Spatial reasoning data:
----------------

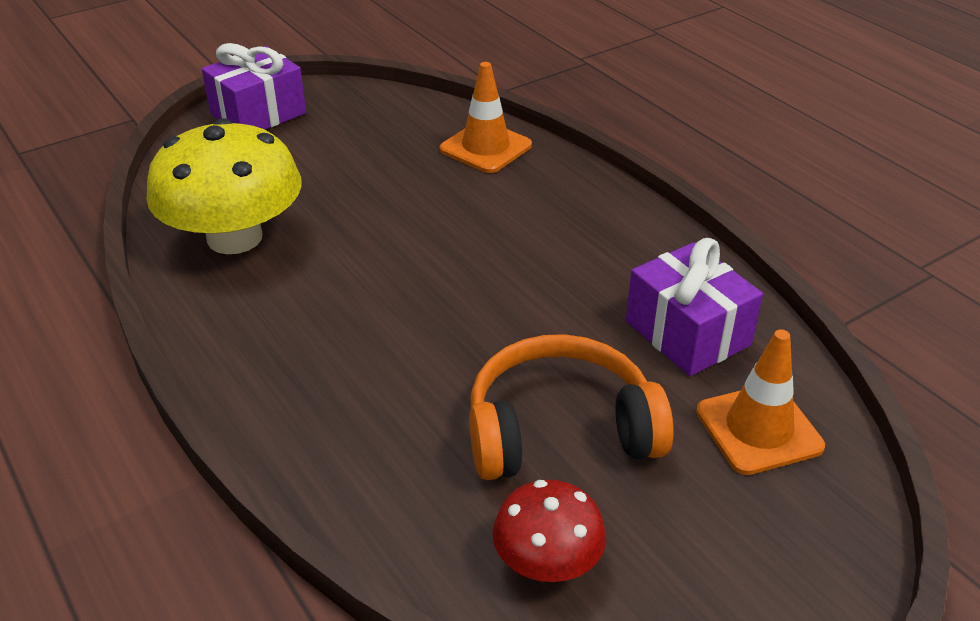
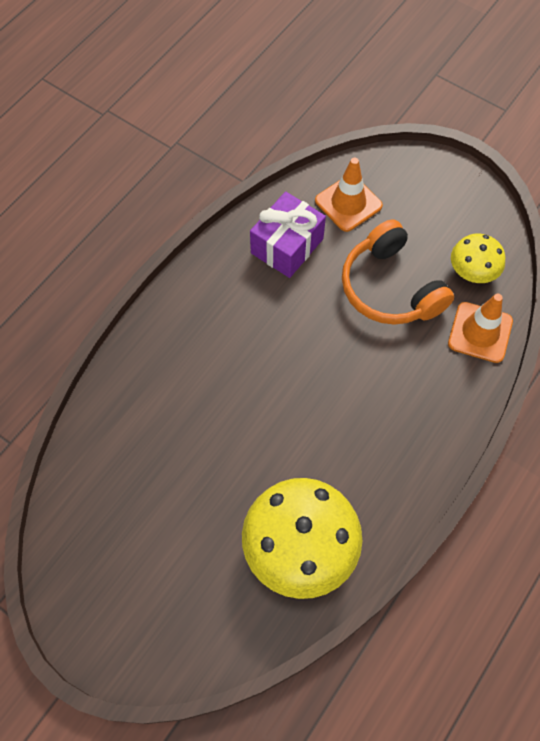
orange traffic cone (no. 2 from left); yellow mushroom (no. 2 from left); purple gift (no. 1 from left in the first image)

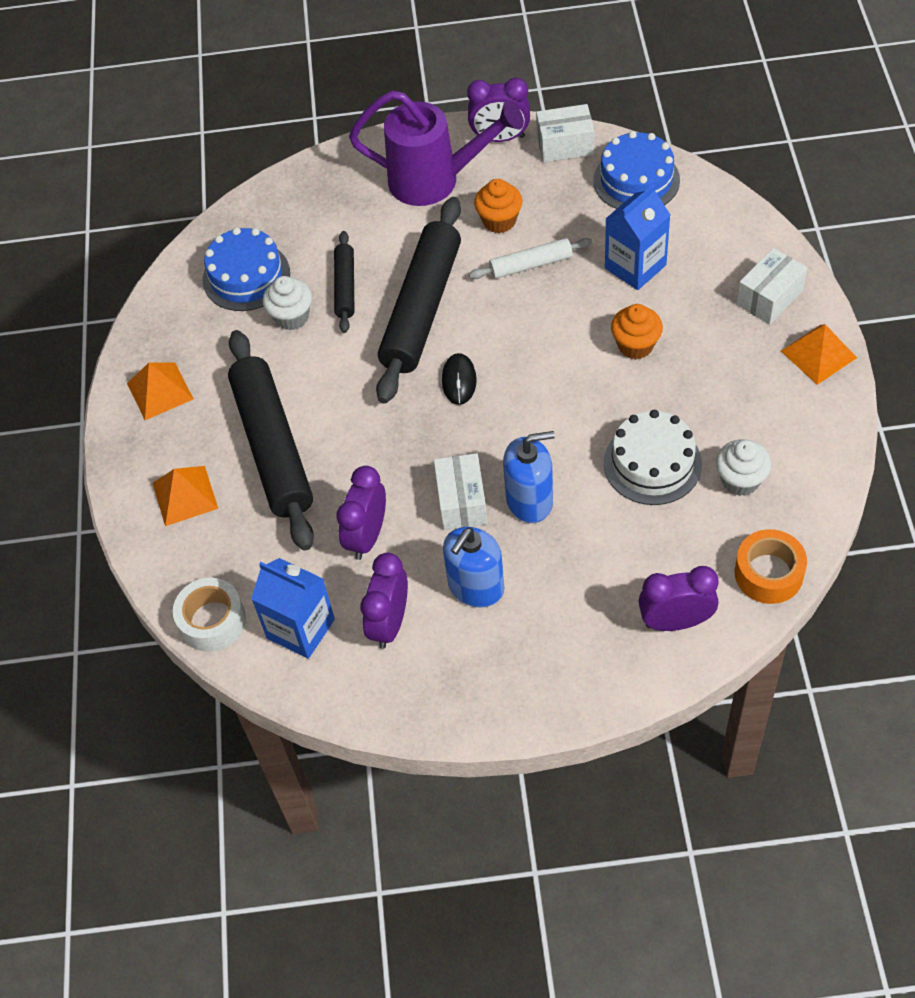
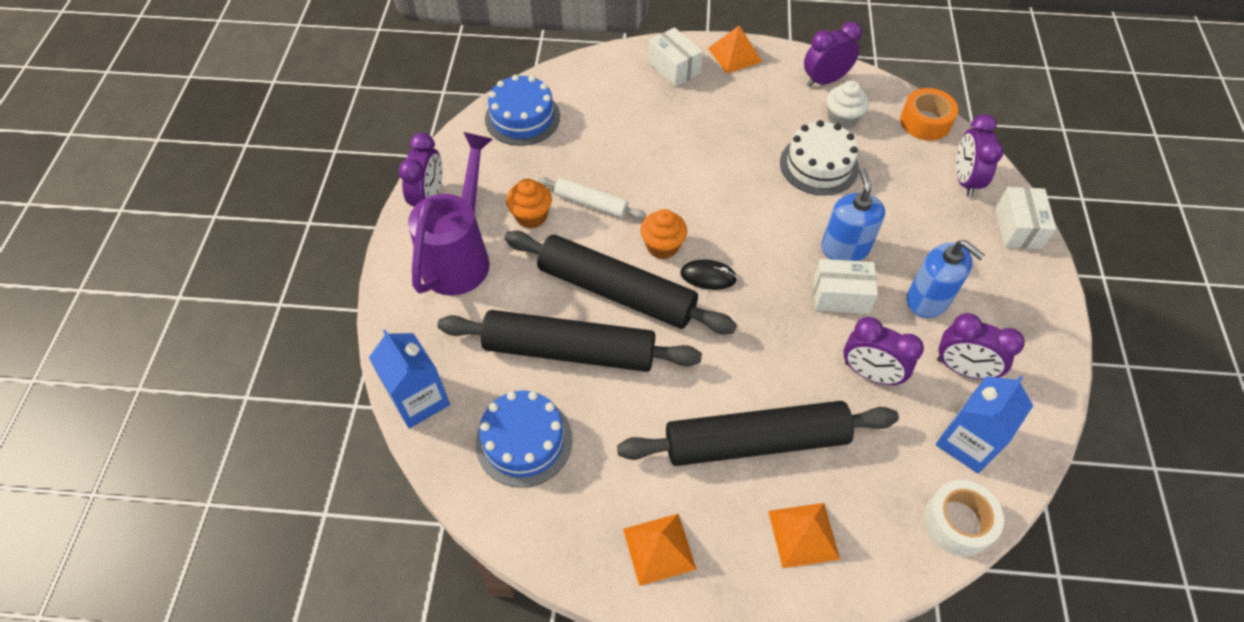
blue carton (no. 1 from left); black rolling pin (no. 1 from left); white rolling pin; orange cupcake (no. 2 from left); purple clock (no. 2 from left); white box (no. 3 from left); white cupcake (no. 1 from left in the first image)

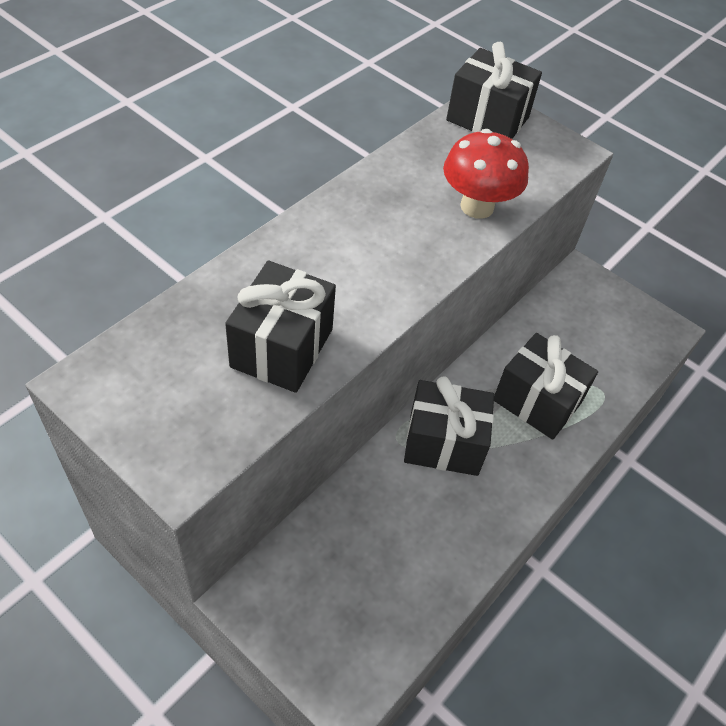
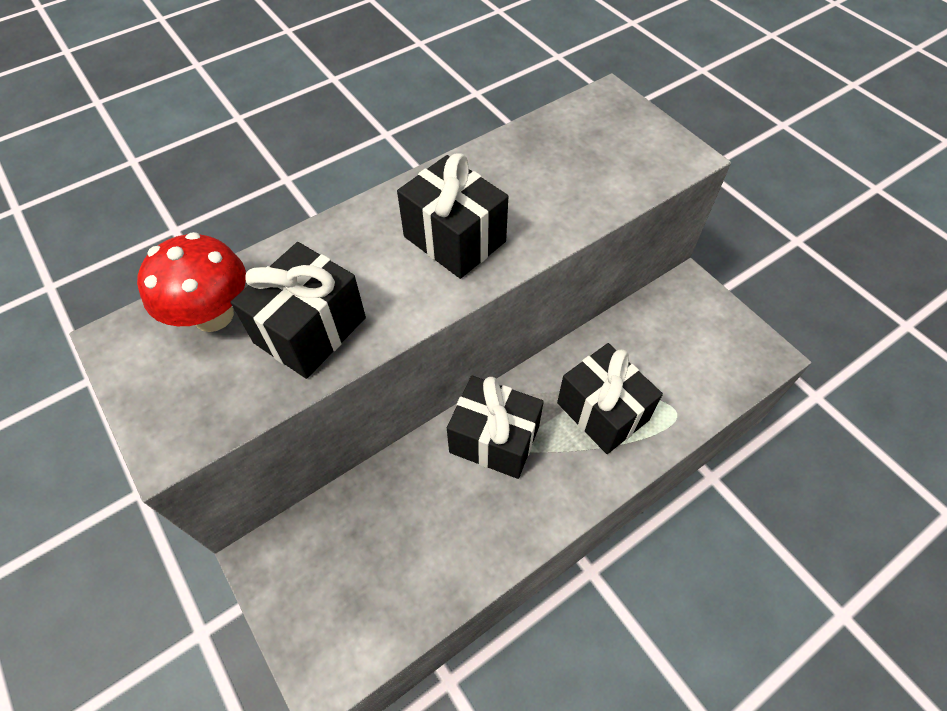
red mushroom; black gift (no. 2 from left)

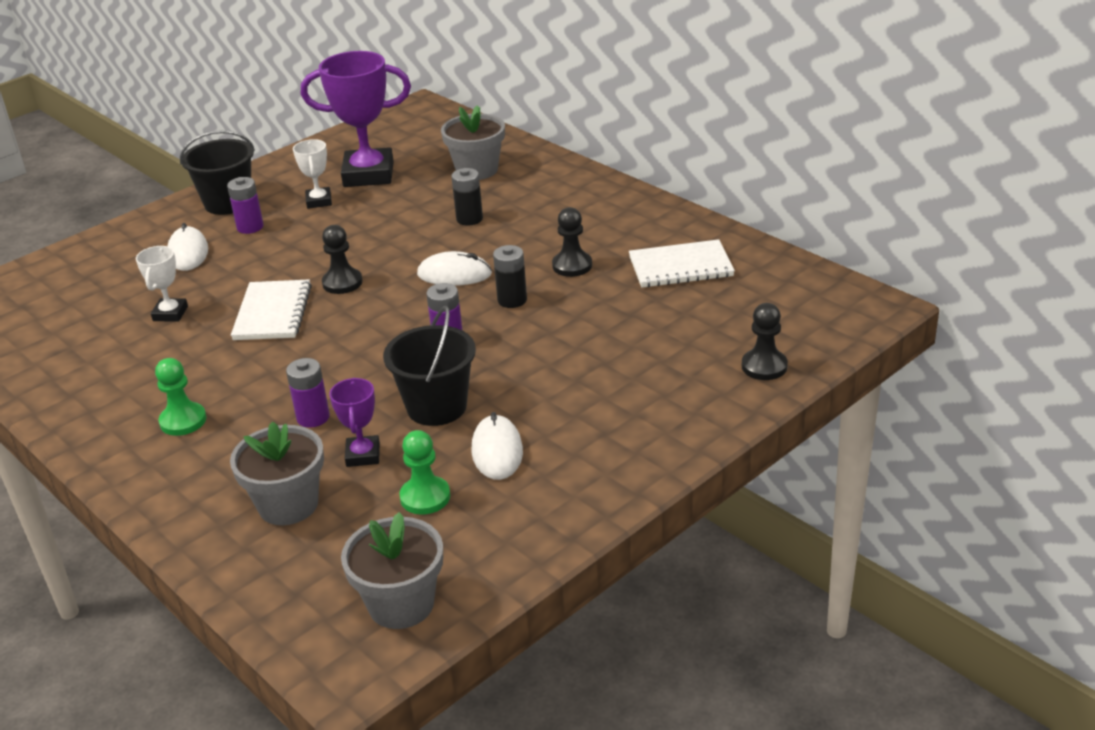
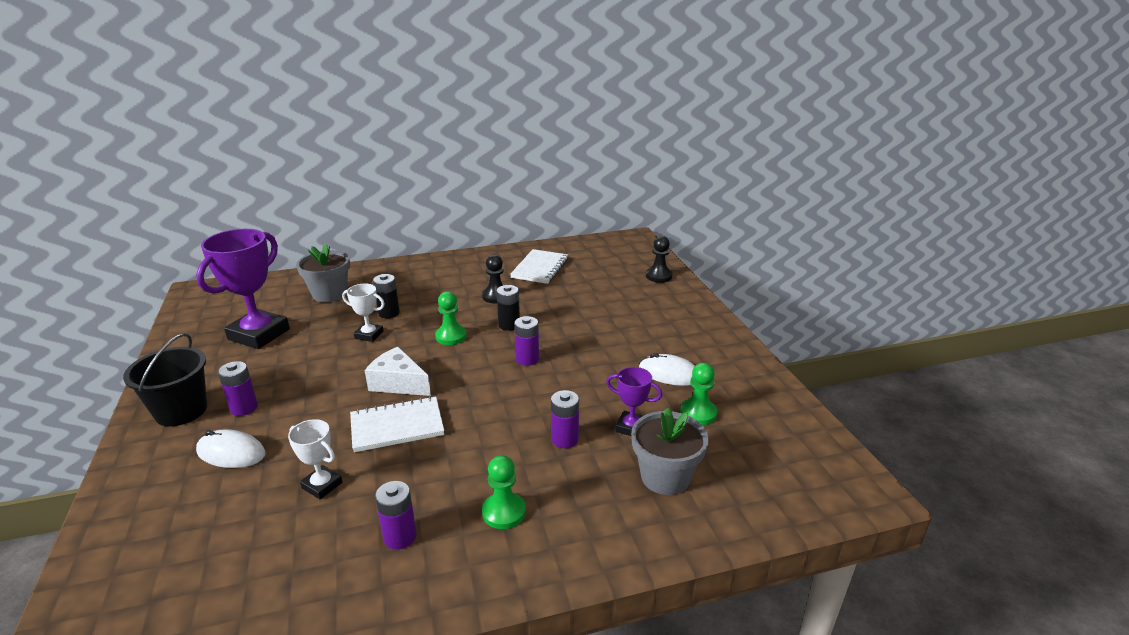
white trophy (no. 2 from left); white notebook (no. 1 from left); white cheese; purple battery (no. 2 from left); green pawn (no. 1 from left); grey flower pot (no. 2 from left in the first image); black bucket (no. 2 from left in the first image)

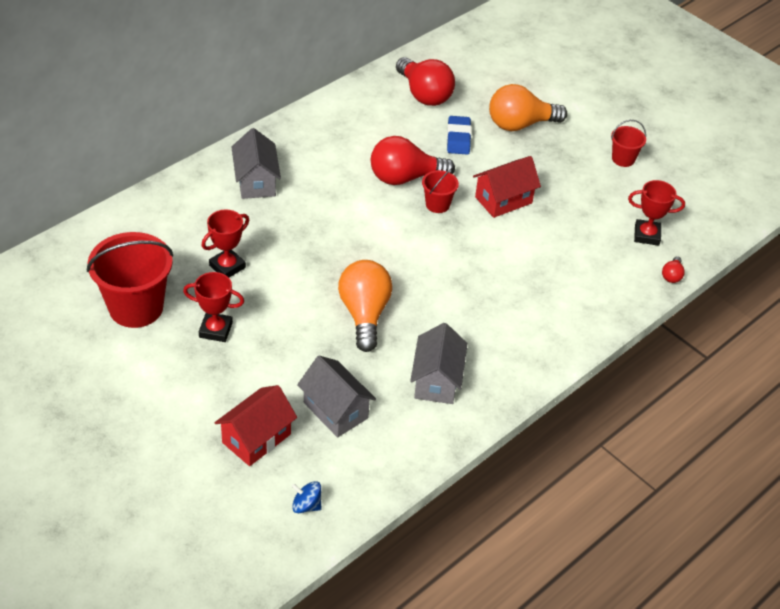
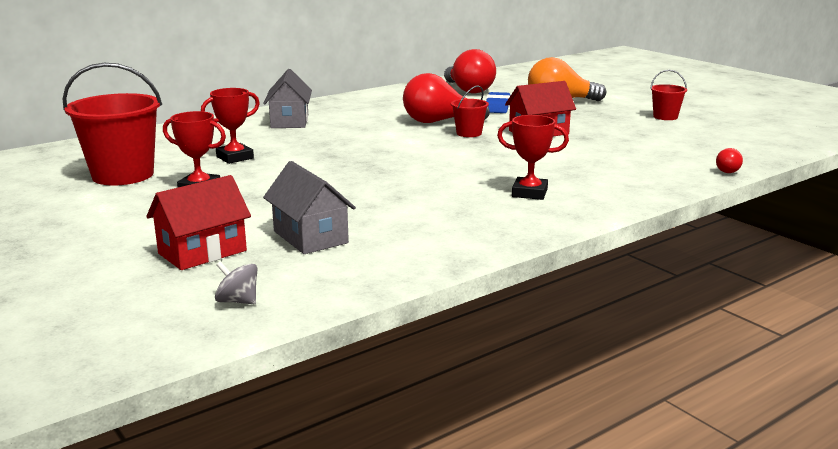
grey spinning top; red trophy (no. 3 from left); orange light bulb (no. 1 from left in the first image); grey house (no. 3 from left in the first image)

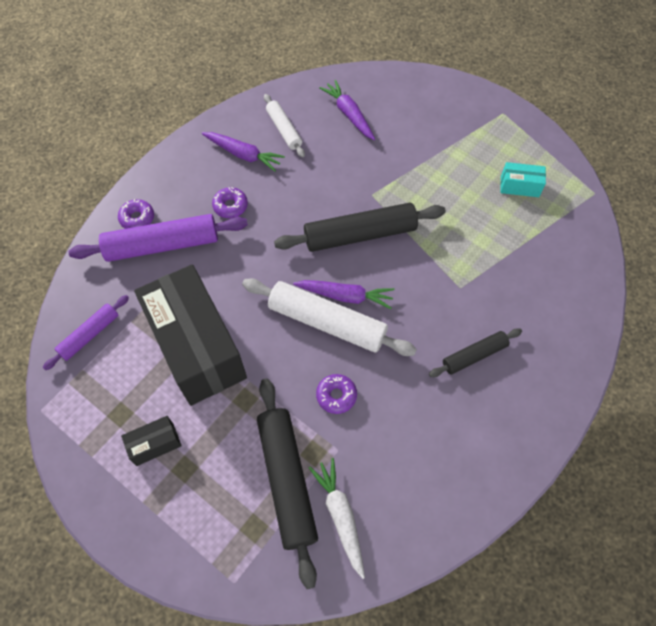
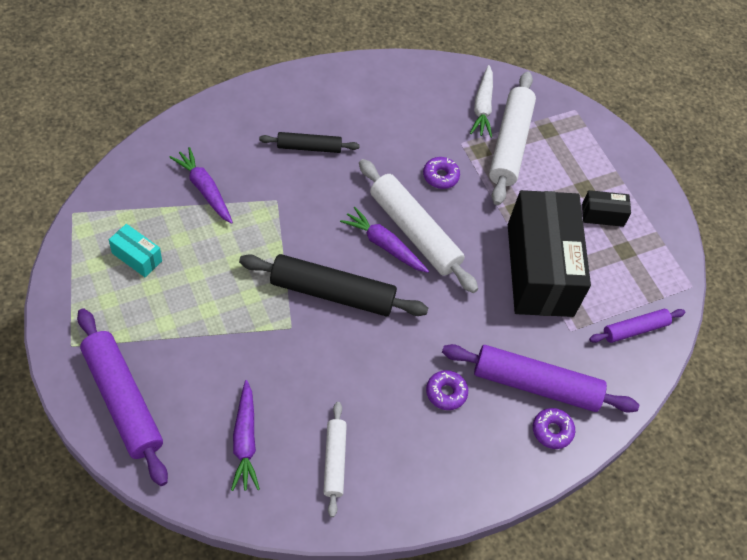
purple rolling pin (no. 1 from left); purple carrot (no. 1 from left); white rolling pin (no. 3 from left)

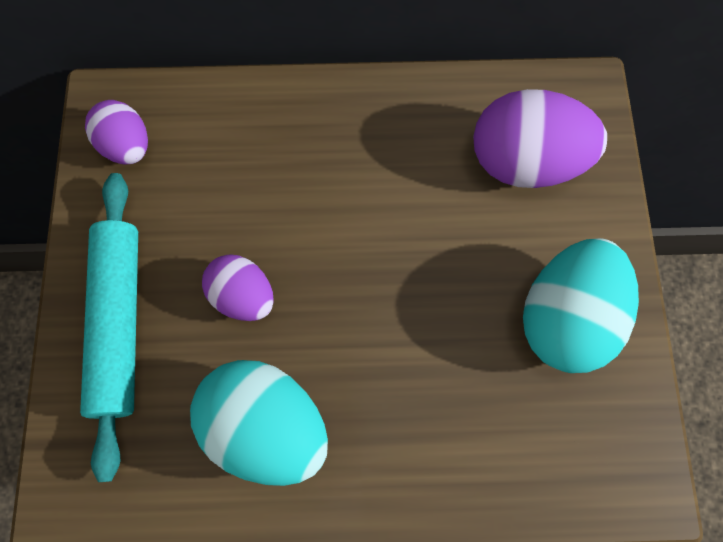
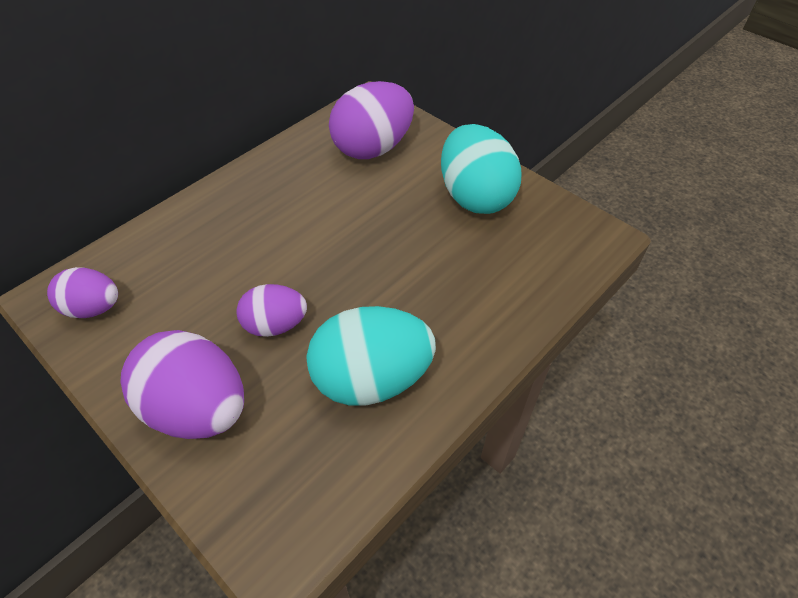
purple egg (no. 2 from left)

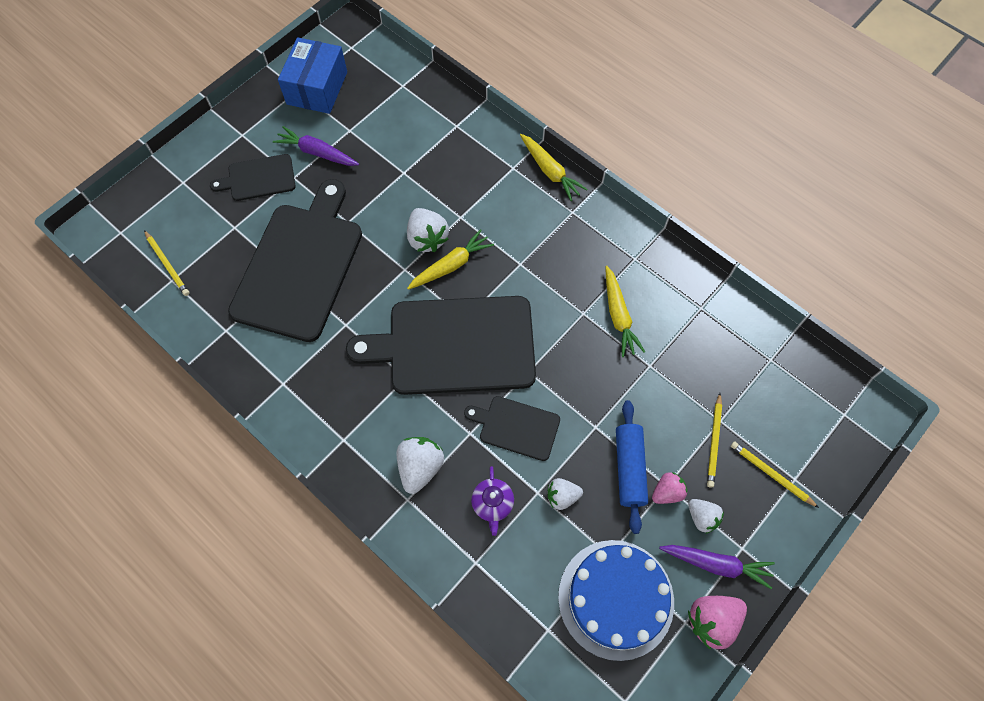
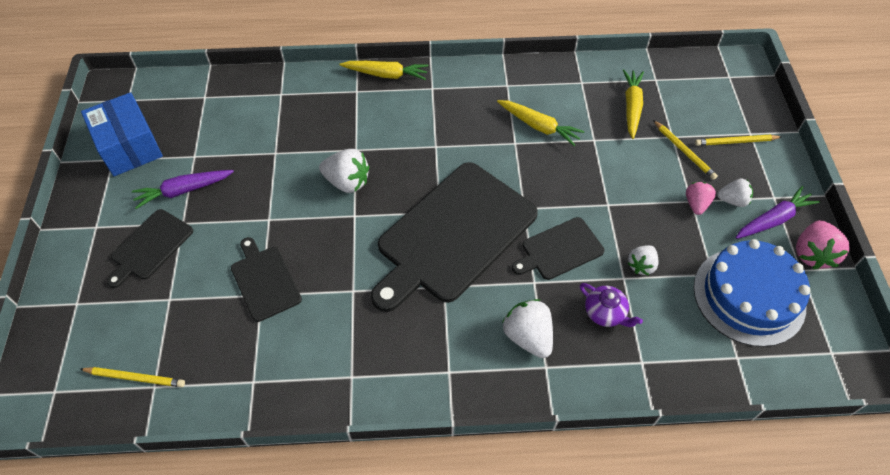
black cutting board (no. 2 from left); yellow carrot (no. 3 from left); blue rolling pin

----------------

**Work task**
Return all the records exactly. Skip the pictures.

**Answer for the task**
orange traffic cone (no. 2 from left); yellow mushroom (no. 2 from left); purple gift (no. 1 from left in the first image)

blue carton (no. 1 from left); black rolling pin (no. 1 from left); white rolling pin; orange cupcake (no. 2 from left); purple clock (no. 2 from left); white box (no. 3 from left); white cupcake (no. 1 from left in the first image)

red mushroom; black gift (no. 2 from left)

white trophy (no. 2 from left); white notebook (no. 1 from left); white cheese; purple battery (no. 2 from left); green pawn (no. 1 from left); grey flower pot (no. 2 from left in the first image); black bucket (no. 2 from left in the first image)

grey spinning top; red trophy (no. 3 from left); orange light bulb (no. 1 from left in the first image); grey house (no. 3 from left in the first image)

purple rolling pin (no. 1 from left); purple carrot (no. 1 from left); white rolling pin (no. 3 from left)

purple egg (no. 2 from left)

black cutting board (no. 2 from left); yellow carrot (no. 3 from left); blue rolling pin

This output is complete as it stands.